● **Task goal**: The records that follow should be copied out exactly, pictures excluded.

--- Listed records Enclosed Below ---

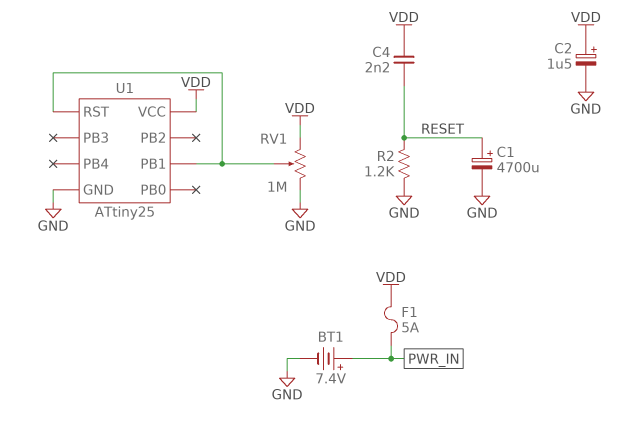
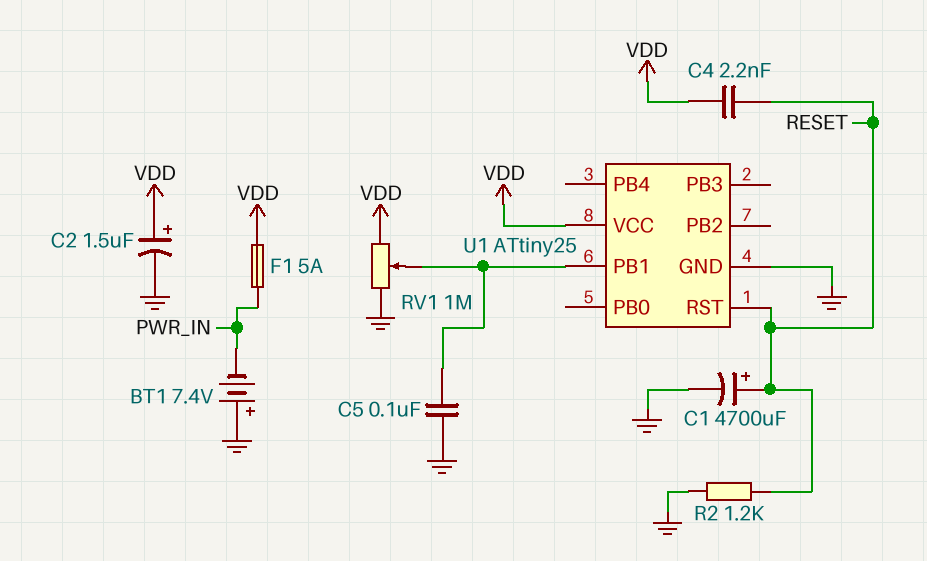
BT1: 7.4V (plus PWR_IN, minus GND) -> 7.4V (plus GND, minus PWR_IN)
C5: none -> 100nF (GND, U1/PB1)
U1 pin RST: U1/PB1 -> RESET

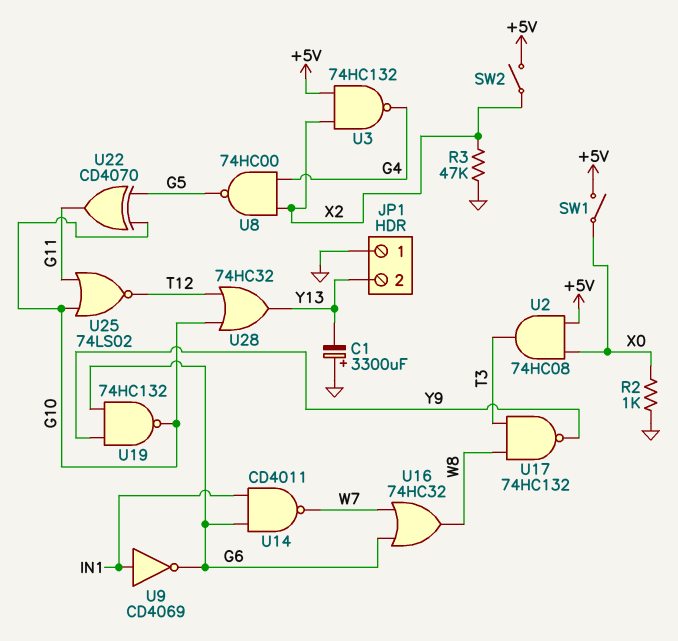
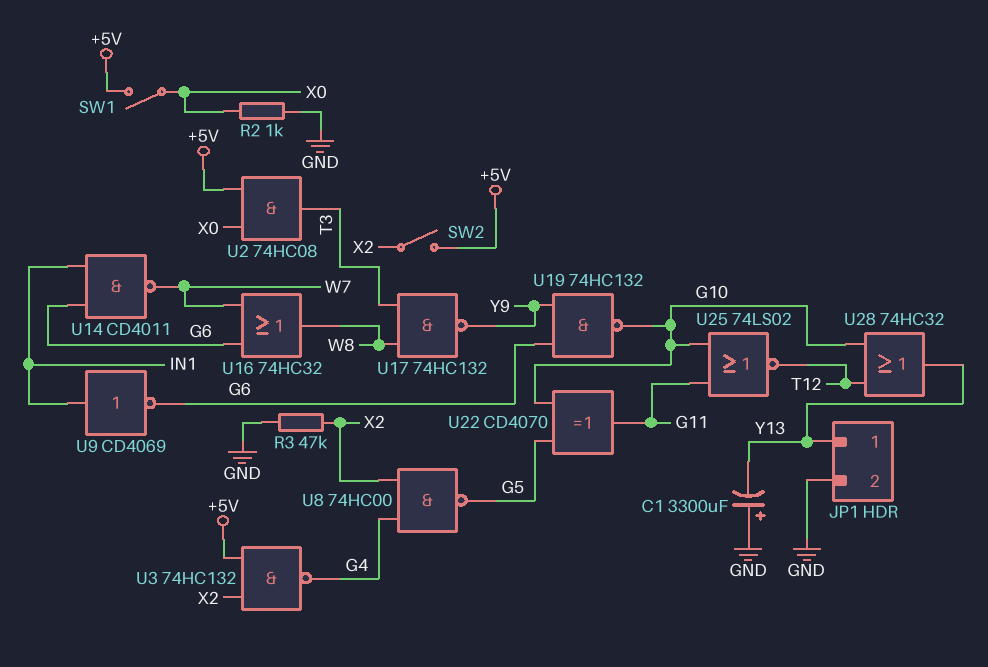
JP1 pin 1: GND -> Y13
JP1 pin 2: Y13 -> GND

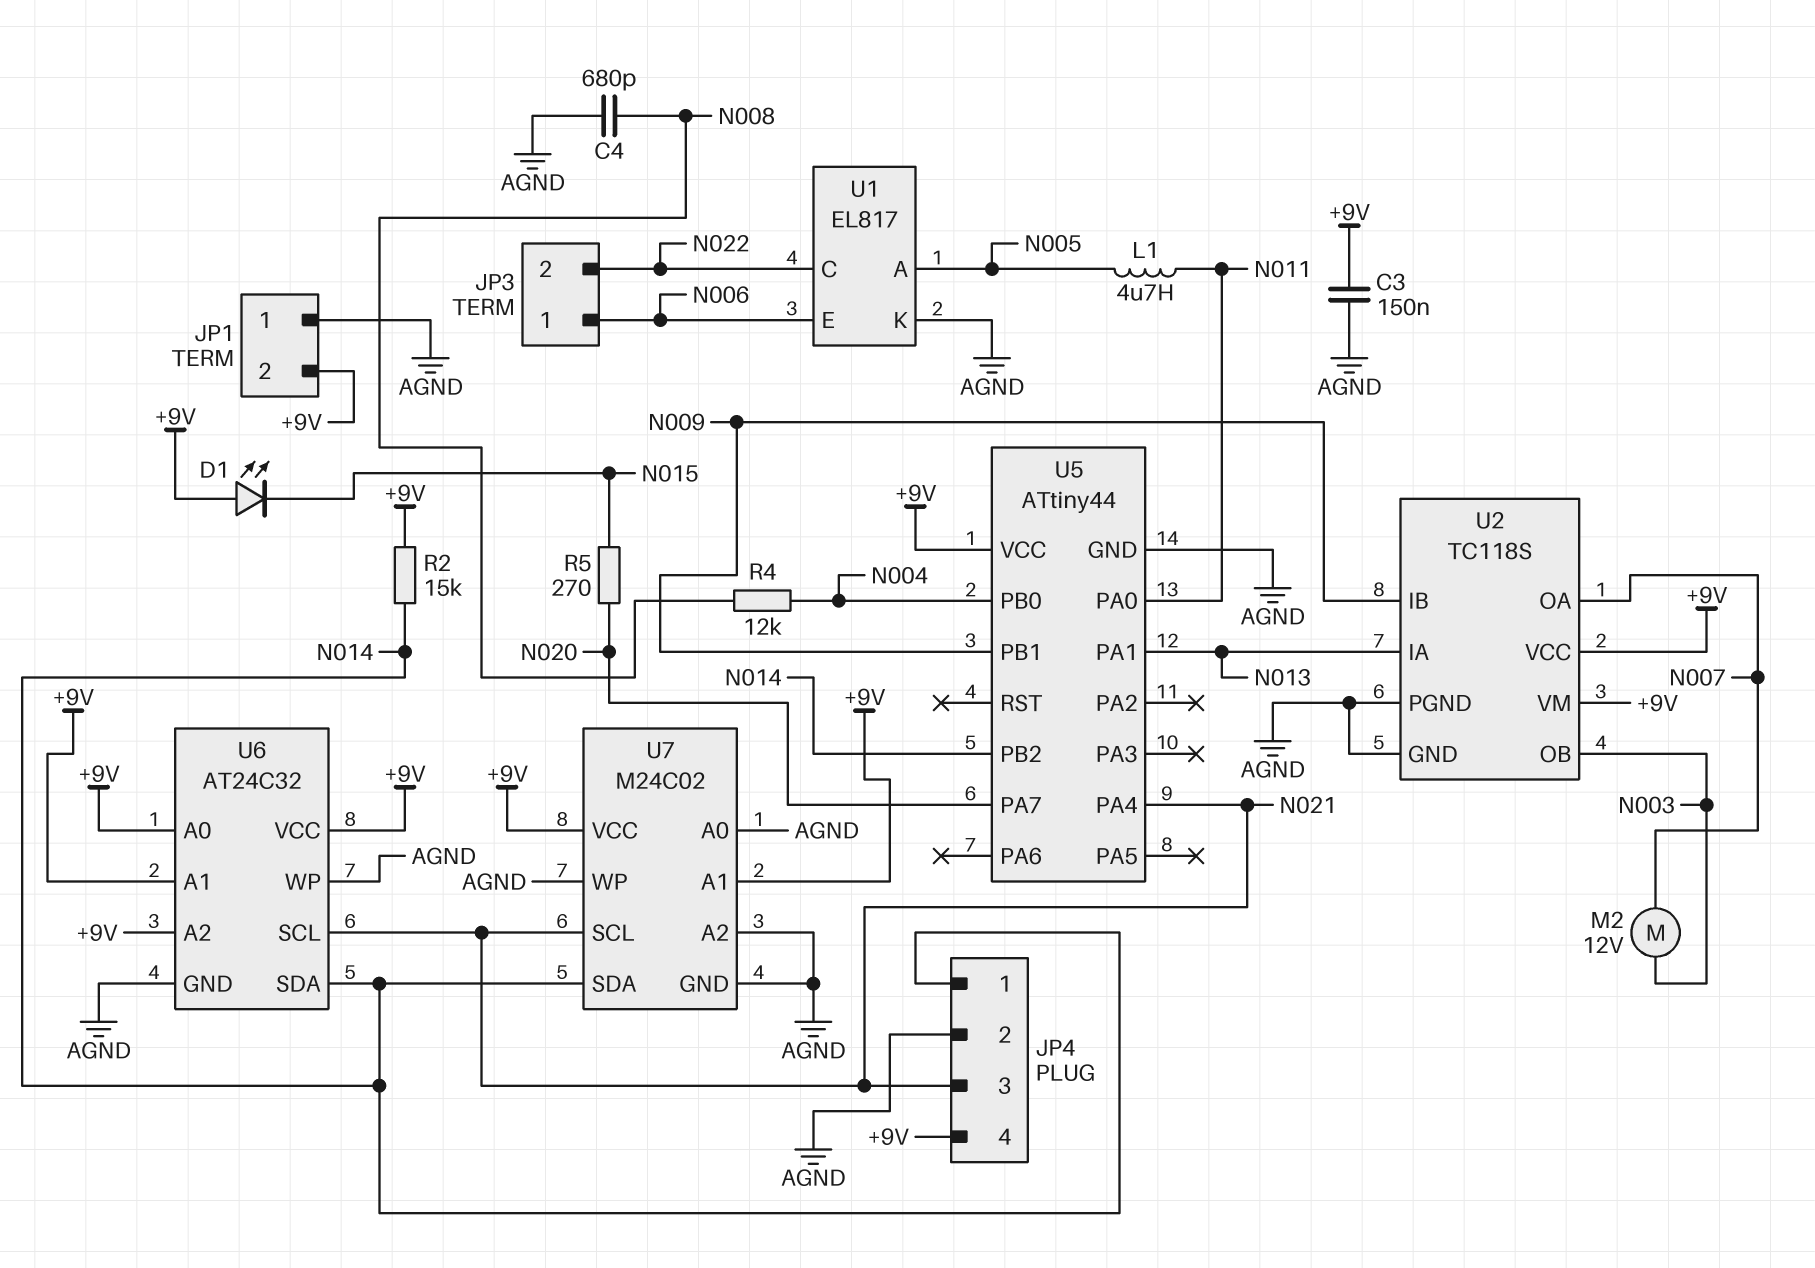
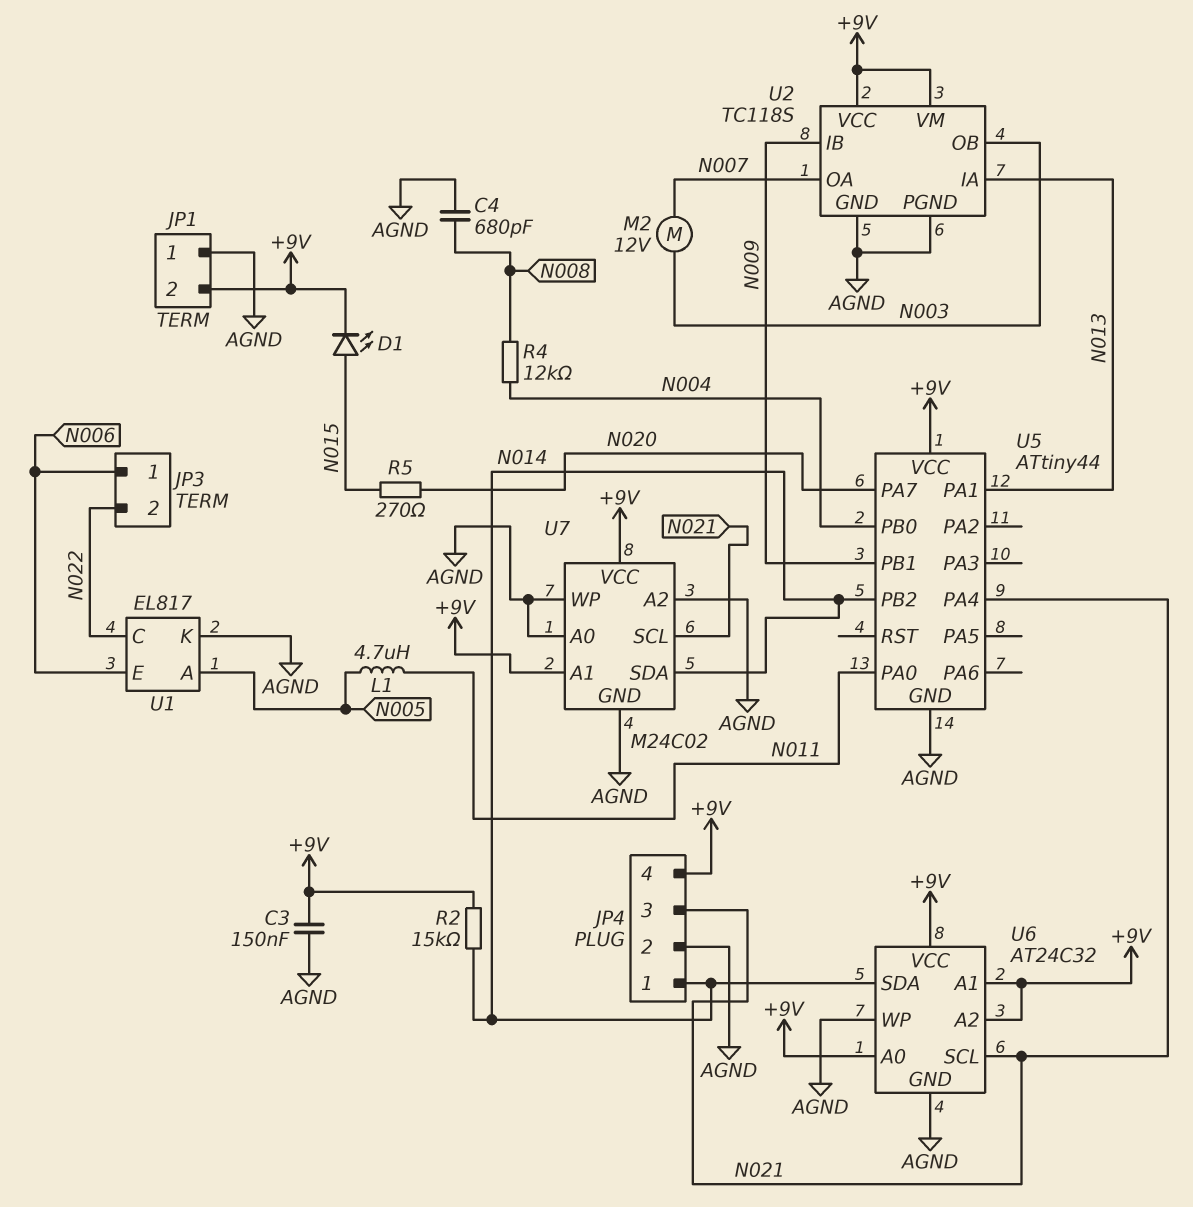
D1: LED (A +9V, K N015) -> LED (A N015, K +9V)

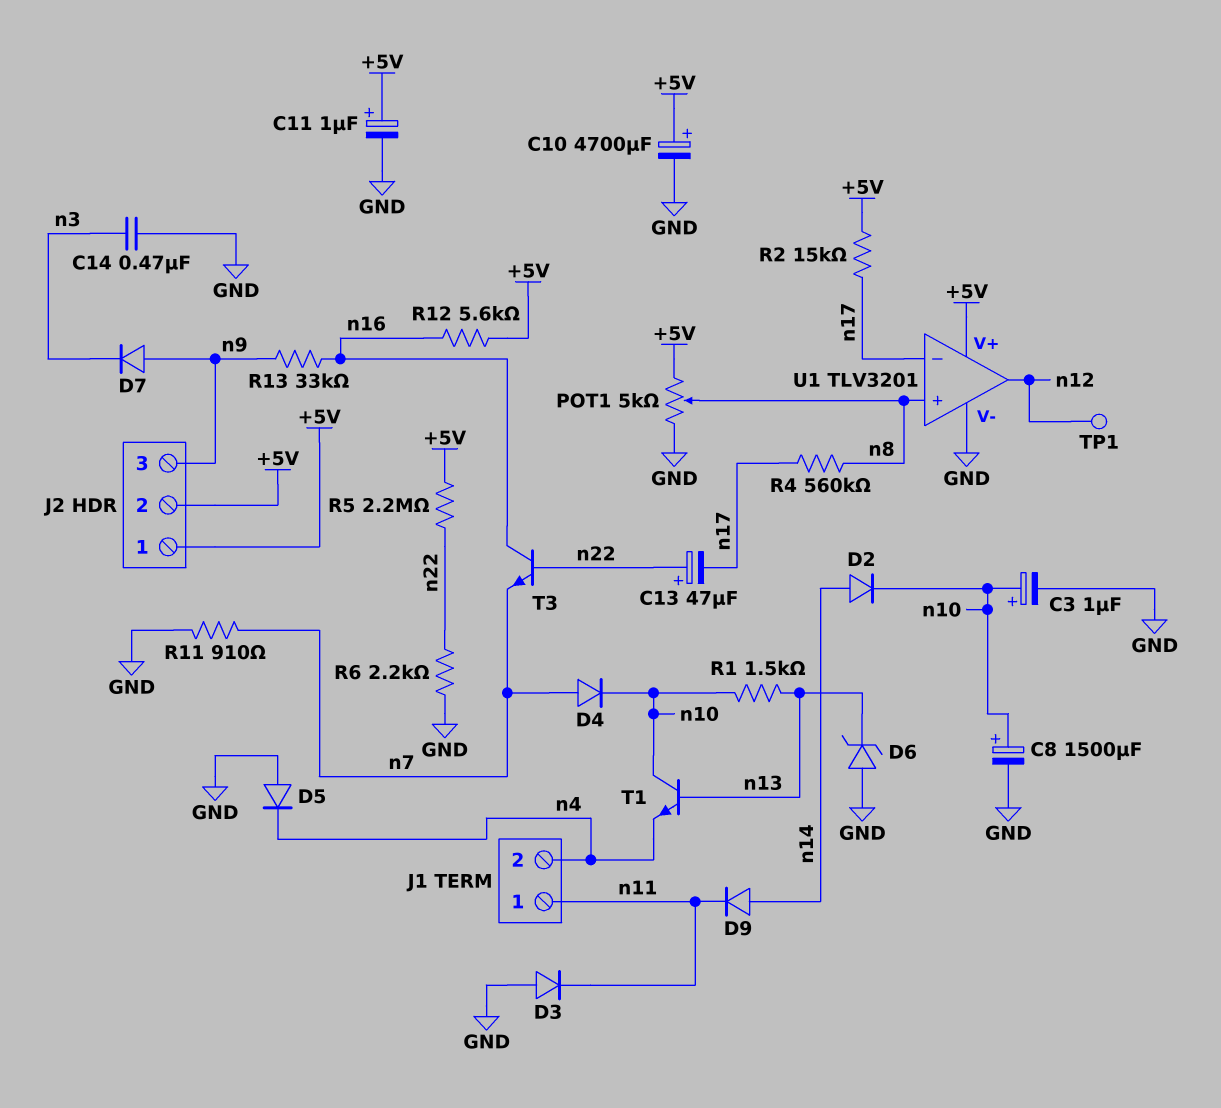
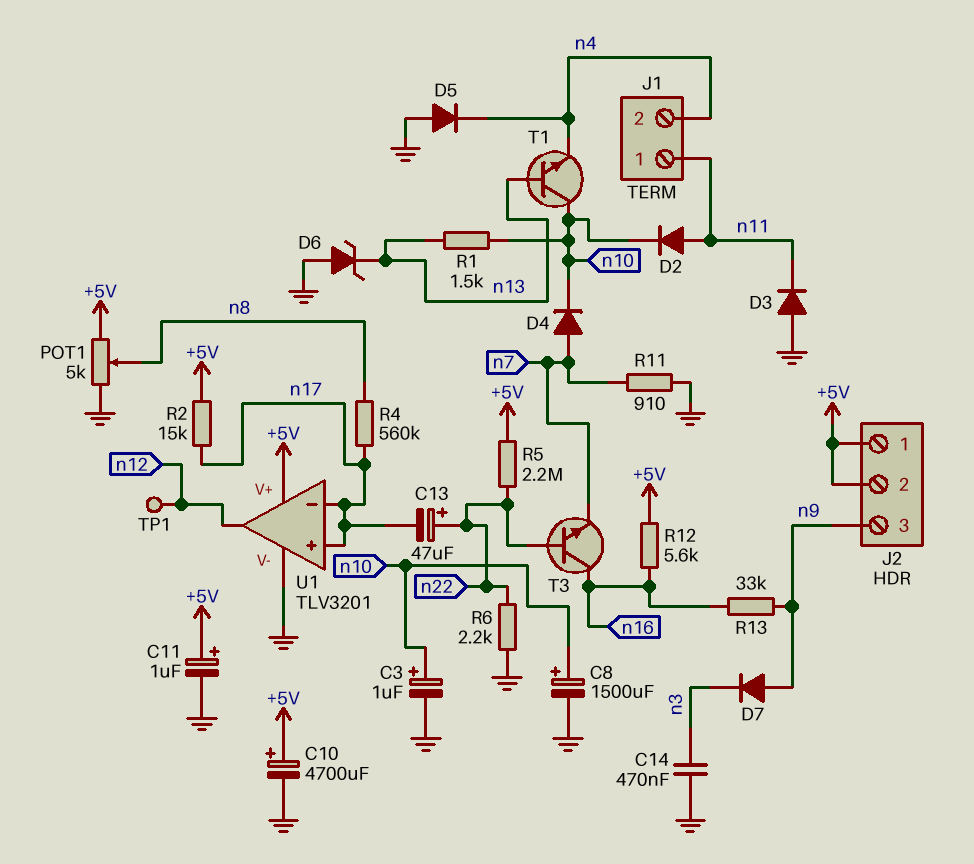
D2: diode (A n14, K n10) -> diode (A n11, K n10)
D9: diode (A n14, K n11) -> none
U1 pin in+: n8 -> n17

--- End of Enclosed Listed records ---

● **Solution below**:
BT1: 7.4V (plus PWR_IN, minus GND) -> 7.4V (plus GND, minus PWR_IN)
C5: none -> 100nF (GND, U1/PB1)
U1 pin RST: U1/PB1 -> RESET

JP1 pin 1: GND -> Y13
JP1 pin 2: Y13 -> GND

D1: LED (A +9V, K N015) -> LED (A N015, K +9V)

D2: diode (A n14, K n10) -> diode (A n11, K n10)
D9: diode (A n14, K n11) -> none
U1 pin in+: n8 -> n17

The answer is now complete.